* **Aim**: Rewrite every line of the listing below as a numbered list, skipping any blank lines and leaving out the lines that only mark a picture.

* **Extracted entries**:
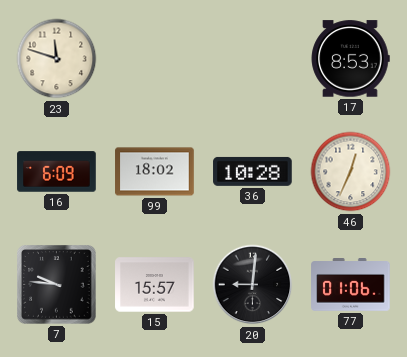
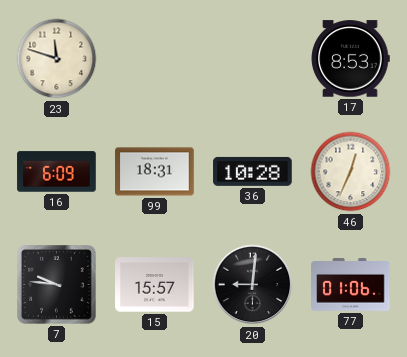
99: 18:02 -> 18:31
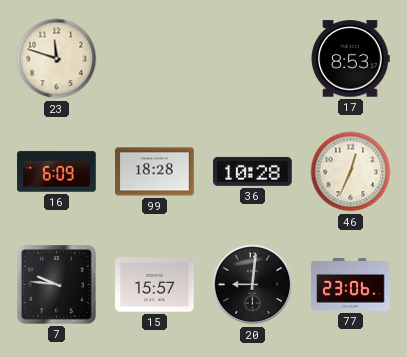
99: 18:31 -> 18:28
77: 01:06 -> 23:06
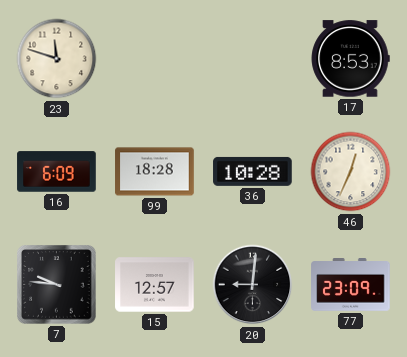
15: 15:57 -> 12:57
77: 23:06 -> 23:09
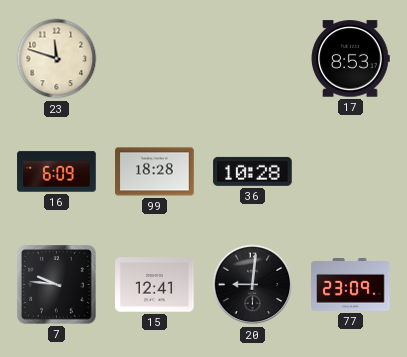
46: 12:34 -> none
15: 12:57 -> 12:41
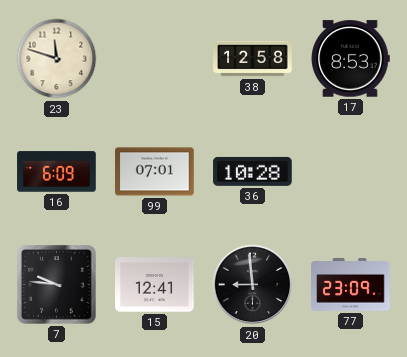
38: none -> 12:58
99: 18:28 -> 07:01
20: 9:01 -> 8:59
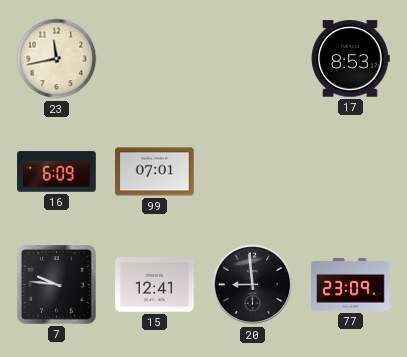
23: 11:48 -> 11:43
38: 12:58 -> none
36: 10:28 -> none
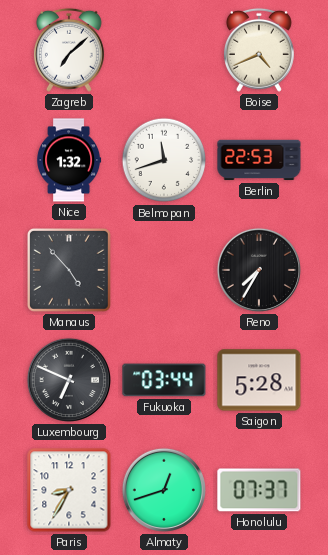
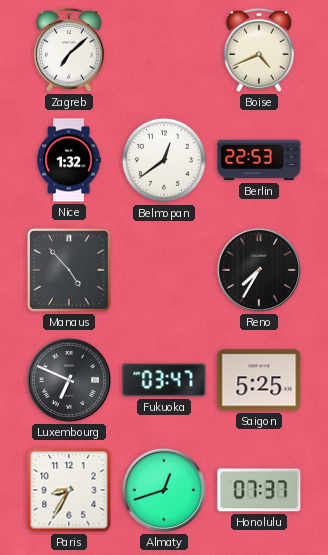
Belmopan: 11:42 -> 12:39
Fukuoka: 03:44 -> 03:47
Saigon: 5:28 -> 5:25
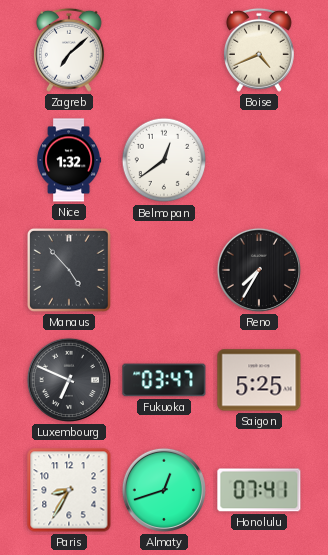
Berlin: 22:53 -> none
Honolulu: 07:37 -> 07:41
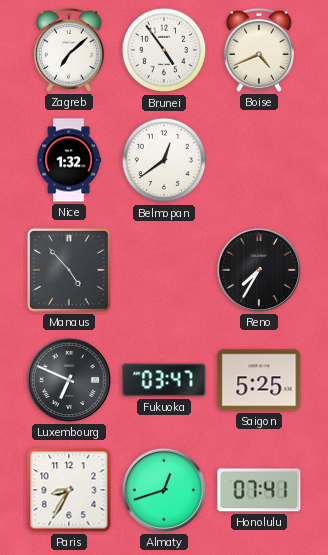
Brunei: none -> 4:54
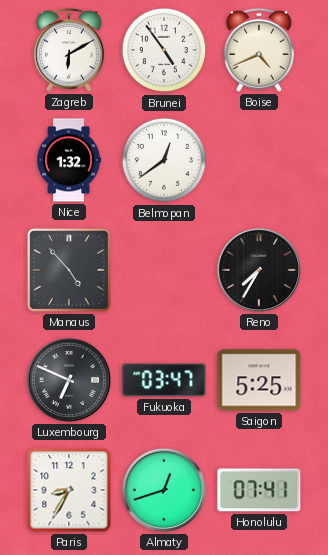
Zagreb: 7:08 -> 6:10
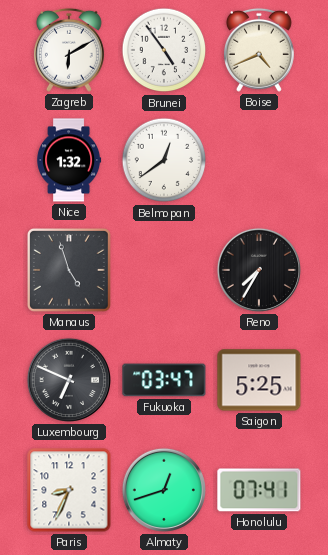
Manaus: 4:53 -> 4:57
Paris: 8:35 -> 8:34
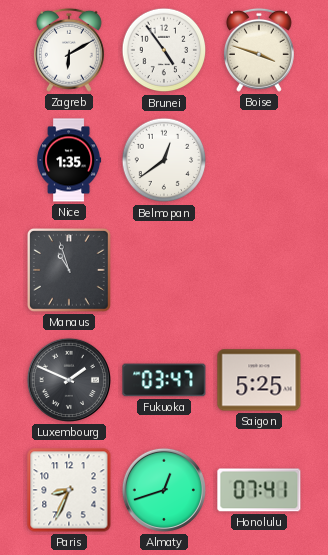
Boise: 4:41 -> 3:48
Nice: 1:32 -> 1:35
Manaus: 4:57 -> 10:57
Reno: 7:35 -> none
Luxembourg: 6:49 -> 1:49
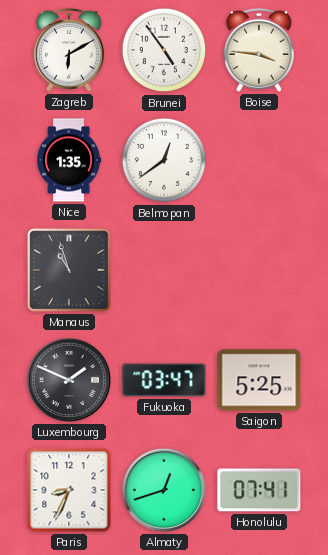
Boise: 3:48 -> 3:46
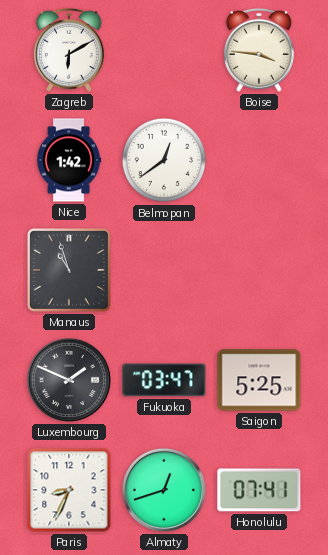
Brunei: 4:54 -> none
Nice: 1:35 -> 1:42
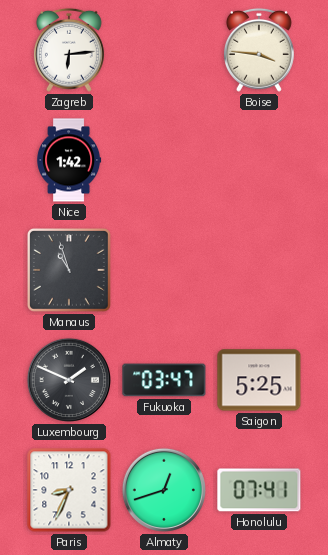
Zagreb: 6:10 -> 6:14
Belmopan: 12:39 -> none
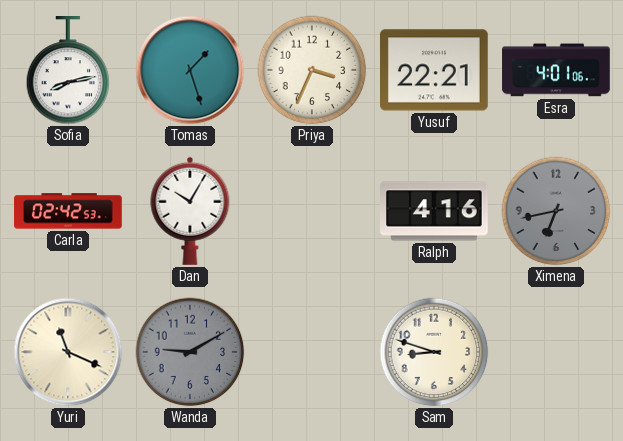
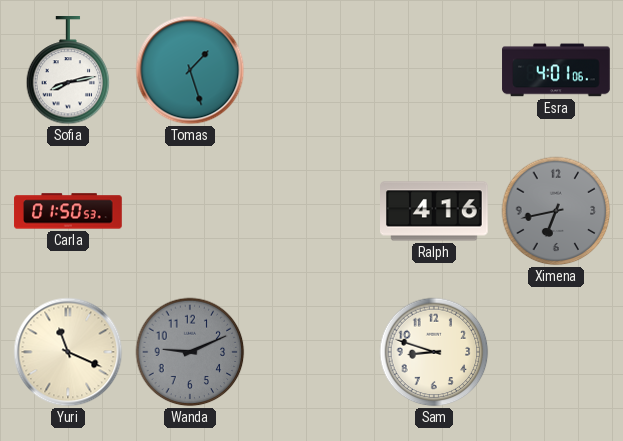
Priya: 3:34 -> none
Yusuf: 22:21 -> none
Carla: 02:42 -> 01:50
Dan: 10:05 -> none
Wanda: 9:10 -> 9:11
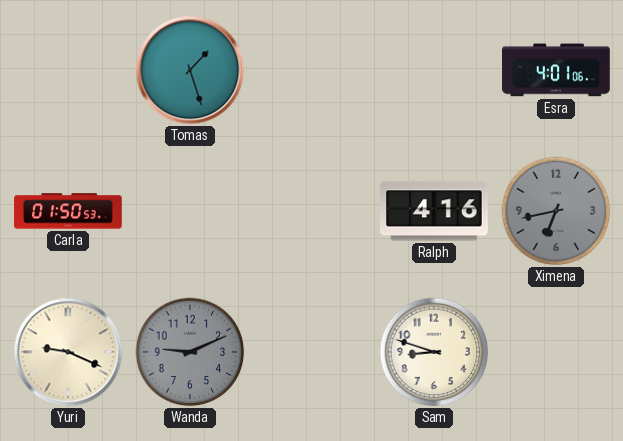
Sofia: 8:13 -> none
Yuri: 11:19 -> 9:19
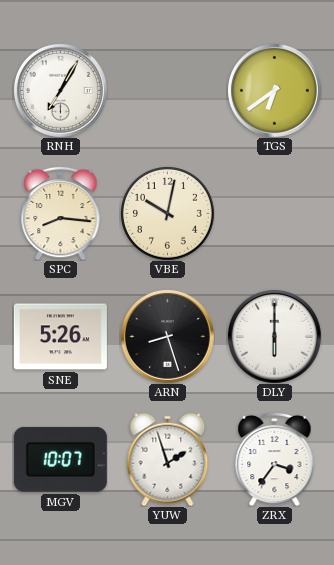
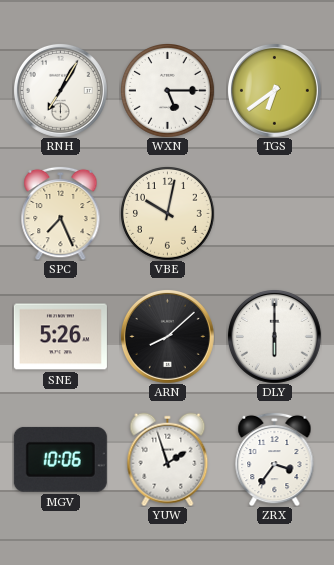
WXN: none -> 5:15
SPC: 8:16 -> 7:26
ARN: 8:27 -> 8:08
MGV: 10:07 -> 10:06
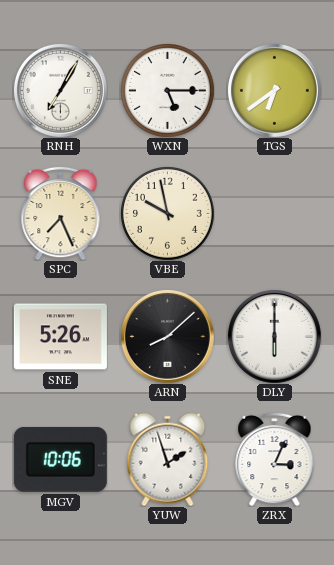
VBE: 10:02 -> 9:58
ZRX: 3:36 -> 3:04
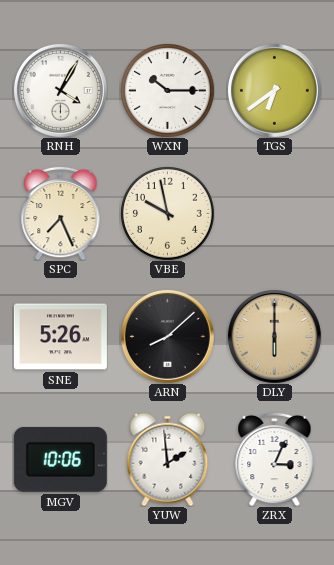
RNH: 7:05 -> 4:05
WXN: 5:15 -> 10:15
DLY dial: white -> champagne
YUW: 1:57 -> 1:59
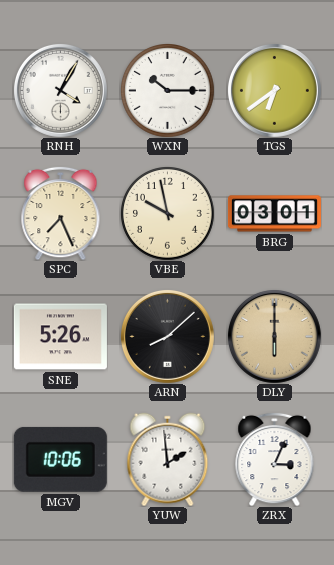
BRG: none -> 03:01
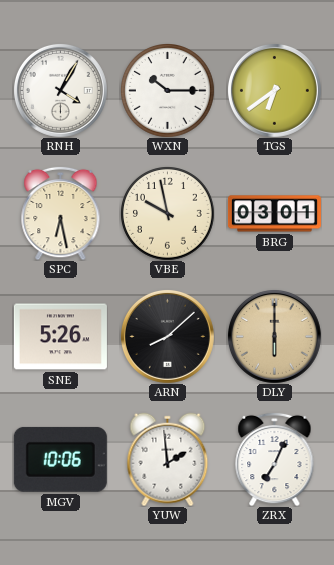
SPC: 7:26 -> 6:28
ZRX: 3:04 -> 7:04
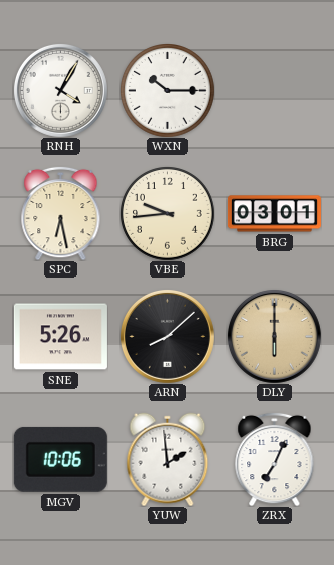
TGS: 6:39 -> none
VBE: 9:58 -> 9:44
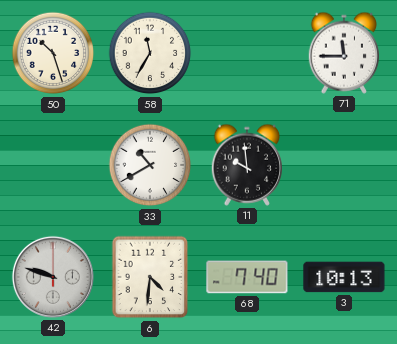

* **Reply to the exercise**:
1. 99: 18:02 -> 18:31
2. 99: 18:31 -> 18:28
3. 77: 01:06 -> 23:06
4. 15: 15:57 -> 12:57
5. 77: 23:06 -> 23:09
6. 46: 12:34 -> none
7. 15: 12:57 -> 12:41
8. 38: none -> 12:58
9. 99: 18:28 -> 07:01
10. 20: 9:01 -> 8:59
11. 23: 11:48 -> 11:43
12. 38: 12:58 -> none
13. 36: 10:28 -> none
14. Belmopan: 11:42 -> 12:39
15. Fukuoka: 03:44 -> 03:47
16. Saigon: 5:28 -> 5:25
17. Berlin: 22:53 -> none
18. Honolulu: 07:37 -> 07:41
19. Brunei: none -> 4:54
20. Zagreb: 7:08 -> 6:10
21. Manaus: 4:53 -> 4:57
22. Paris: 8:35 -> 8:34
23. Boise: 4:41 -> 3:48
24. Nice: 1:32 -> 1:35
25. Manaus: 4:57 -> 10:57
26. Reno: 7:35 -> none
27. Luxembourg: 6:49 -> 1:49
28. Boise: 3:48 -> 3:46
29. Brunei: 4:54 -> none
30. Nice: 1:35 -> 1:42
31. Zagreb: 6:10 -> 6:14
32. Belmopan: 12:39 -> none
33. Priya: 3:34 -> none
34. Yusuf: 22:21 -> none
35. Carla: 02:42 -> 01:50
36. Dan: 10:05 -> none
37. Wanda: 9:10 -> 9:11
38. Sofia: 8:13 -> none
39. Yuri: 11:19 -> 9:19
40. WXN: none -> 5:15
41. SPC: 8:16 -> 7:26
42. ARN: 8:27 -> 8:08
43. MGV: 10:07 -> 10:06
44. VBE: 10:02 -> 9:58
45. ZRX: 3:36 -> 3:04
46. RNH: 7:05 -> 4:05
47. WXN: 5:15 -> 10:15
48. DLY dial: white -> champagne
49. YUW: 1:57 -> 1:59
50. BRG: none -> 03:01
51. SPC: 7:26 -> 6:28
52. ZRX: 3:04 -> 7:04
53. TGS: 6:39 -> none
54. VBE: 9:58 -> 9:44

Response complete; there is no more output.